◆ **Assignment**: The response must contain each line of the material that holds "pink".

------------------------------

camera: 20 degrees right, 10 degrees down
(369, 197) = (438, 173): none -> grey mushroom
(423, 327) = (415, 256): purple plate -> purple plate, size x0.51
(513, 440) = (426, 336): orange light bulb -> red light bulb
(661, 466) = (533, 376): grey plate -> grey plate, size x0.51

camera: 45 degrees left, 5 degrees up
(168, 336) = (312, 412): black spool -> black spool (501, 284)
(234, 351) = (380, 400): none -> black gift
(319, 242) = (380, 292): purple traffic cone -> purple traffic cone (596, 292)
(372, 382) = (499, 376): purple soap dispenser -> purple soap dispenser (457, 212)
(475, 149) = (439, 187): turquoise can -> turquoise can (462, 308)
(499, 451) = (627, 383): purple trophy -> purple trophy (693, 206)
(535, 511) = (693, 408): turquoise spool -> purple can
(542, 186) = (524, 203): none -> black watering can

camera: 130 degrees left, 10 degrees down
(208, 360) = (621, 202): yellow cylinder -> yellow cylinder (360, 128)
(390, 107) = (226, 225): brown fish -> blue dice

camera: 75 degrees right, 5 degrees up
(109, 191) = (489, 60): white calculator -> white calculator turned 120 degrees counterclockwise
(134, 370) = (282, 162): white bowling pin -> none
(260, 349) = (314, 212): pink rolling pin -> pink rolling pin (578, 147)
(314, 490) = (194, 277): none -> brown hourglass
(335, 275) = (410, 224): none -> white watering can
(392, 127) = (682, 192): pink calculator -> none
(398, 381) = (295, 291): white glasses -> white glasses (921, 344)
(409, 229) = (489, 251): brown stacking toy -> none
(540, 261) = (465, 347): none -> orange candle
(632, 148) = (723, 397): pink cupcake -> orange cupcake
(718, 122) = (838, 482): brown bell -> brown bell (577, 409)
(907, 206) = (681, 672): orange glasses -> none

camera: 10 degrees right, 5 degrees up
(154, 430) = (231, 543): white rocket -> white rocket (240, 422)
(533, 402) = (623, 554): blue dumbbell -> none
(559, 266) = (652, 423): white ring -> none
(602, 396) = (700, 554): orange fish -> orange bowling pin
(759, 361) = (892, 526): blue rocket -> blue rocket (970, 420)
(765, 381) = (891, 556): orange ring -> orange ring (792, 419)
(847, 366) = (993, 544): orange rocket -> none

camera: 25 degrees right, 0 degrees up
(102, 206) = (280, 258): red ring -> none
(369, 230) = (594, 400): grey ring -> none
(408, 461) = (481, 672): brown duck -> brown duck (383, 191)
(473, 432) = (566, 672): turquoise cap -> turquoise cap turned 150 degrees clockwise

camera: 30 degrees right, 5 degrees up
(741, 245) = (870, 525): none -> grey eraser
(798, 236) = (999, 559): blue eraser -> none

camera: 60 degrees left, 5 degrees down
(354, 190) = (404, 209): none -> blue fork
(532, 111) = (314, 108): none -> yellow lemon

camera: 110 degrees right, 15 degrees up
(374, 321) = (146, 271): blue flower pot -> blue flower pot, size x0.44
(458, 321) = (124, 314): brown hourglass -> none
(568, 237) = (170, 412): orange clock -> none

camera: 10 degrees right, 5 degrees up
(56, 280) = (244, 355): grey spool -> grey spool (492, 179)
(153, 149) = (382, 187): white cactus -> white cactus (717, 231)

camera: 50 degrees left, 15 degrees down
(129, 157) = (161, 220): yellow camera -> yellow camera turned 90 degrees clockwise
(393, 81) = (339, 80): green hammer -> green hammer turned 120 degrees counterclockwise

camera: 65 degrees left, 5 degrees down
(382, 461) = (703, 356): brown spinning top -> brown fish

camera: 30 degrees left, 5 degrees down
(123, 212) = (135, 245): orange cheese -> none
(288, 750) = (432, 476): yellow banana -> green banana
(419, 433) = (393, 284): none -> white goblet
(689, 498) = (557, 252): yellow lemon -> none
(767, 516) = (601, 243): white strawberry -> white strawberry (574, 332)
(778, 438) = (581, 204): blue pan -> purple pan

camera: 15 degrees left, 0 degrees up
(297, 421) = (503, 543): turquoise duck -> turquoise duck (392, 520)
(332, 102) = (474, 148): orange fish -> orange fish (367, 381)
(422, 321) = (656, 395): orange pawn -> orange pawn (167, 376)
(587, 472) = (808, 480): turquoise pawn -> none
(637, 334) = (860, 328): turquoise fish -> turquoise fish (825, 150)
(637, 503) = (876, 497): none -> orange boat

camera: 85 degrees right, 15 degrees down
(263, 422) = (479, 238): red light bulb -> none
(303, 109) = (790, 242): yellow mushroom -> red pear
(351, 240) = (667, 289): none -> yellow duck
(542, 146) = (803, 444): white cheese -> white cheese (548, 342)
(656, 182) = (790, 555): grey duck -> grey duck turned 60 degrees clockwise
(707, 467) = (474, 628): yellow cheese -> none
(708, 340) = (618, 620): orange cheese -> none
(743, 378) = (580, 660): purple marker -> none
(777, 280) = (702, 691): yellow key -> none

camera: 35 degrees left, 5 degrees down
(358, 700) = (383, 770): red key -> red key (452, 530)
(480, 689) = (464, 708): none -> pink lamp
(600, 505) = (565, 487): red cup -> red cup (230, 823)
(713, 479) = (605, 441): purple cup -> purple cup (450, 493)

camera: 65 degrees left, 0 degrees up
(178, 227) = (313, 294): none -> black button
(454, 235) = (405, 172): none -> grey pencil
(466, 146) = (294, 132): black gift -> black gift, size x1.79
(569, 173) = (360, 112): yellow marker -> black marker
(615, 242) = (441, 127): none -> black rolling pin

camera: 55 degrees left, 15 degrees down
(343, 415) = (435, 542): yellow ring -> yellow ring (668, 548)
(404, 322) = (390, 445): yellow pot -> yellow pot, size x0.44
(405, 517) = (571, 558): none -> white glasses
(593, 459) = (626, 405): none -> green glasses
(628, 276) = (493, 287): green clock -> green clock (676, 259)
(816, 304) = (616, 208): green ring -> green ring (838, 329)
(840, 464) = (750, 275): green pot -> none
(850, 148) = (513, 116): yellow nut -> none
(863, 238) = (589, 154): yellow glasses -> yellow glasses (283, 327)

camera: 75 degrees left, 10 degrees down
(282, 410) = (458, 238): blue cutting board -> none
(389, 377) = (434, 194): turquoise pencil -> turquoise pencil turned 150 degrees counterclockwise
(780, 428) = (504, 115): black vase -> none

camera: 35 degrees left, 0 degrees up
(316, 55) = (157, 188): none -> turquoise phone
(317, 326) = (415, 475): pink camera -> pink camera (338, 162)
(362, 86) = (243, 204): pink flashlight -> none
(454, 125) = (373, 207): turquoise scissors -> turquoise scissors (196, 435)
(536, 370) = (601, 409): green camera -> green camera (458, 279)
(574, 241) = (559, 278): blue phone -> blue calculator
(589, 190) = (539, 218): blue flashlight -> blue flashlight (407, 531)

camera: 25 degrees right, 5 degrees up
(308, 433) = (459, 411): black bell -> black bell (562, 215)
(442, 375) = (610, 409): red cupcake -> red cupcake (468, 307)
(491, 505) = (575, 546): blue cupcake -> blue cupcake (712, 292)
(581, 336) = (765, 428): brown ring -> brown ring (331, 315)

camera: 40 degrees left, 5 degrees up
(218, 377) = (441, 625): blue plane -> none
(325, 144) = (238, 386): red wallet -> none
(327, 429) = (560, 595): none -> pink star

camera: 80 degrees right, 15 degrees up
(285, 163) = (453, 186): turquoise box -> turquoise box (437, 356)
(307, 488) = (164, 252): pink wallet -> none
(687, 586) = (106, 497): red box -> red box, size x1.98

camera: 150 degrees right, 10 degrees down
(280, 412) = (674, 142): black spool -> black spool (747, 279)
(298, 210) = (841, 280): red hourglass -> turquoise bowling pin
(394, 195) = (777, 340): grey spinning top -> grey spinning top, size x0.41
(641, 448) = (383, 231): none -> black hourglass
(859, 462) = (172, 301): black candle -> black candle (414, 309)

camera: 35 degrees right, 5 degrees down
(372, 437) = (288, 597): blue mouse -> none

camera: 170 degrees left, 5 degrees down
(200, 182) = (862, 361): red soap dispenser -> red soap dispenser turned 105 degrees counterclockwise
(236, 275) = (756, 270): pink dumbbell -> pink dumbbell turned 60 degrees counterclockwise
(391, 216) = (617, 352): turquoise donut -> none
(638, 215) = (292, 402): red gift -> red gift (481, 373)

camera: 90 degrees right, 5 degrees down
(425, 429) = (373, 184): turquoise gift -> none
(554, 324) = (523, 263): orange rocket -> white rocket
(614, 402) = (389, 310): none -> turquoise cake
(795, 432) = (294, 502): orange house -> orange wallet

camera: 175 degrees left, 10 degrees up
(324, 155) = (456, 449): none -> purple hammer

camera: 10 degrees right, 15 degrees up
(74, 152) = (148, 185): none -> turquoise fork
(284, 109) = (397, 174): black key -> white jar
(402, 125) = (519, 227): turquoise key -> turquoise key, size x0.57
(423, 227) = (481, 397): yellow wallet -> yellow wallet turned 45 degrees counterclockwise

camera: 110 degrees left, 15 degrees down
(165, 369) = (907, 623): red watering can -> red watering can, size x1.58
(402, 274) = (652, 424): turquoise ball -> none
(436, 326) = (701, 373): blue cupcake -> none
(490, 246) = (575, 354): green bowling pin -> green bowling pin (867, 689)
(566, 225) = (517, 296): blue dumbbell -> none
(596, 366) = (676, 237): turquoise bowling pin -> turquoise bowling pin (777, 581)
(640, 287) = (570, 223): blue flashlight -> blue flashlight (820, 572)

------------------------------

◆ **Task answer**:
(260, 349) = (314, 212): pink rolling pin -> pink rolling pin (578, 147)
(392, 127) = (682, 192): pink calculator -> none
(632, 148) = (723, 397): pink cupcake -> orange cupcake
(480, 689) = (464, 708): none -> pink lamp
(317, 326) = (415, 475): pink camera -> pink camera (338, 162)
(362, 86) = (243, 204): pink flashlight -> none
(327, 429) = (560, 595): none -> pink star
(307, 488) = (164, 252): pink wallet -> none
(236, 275) = (756, 270): pink dumbbell -> pink dumbbell turned 60 degrees counterclockwise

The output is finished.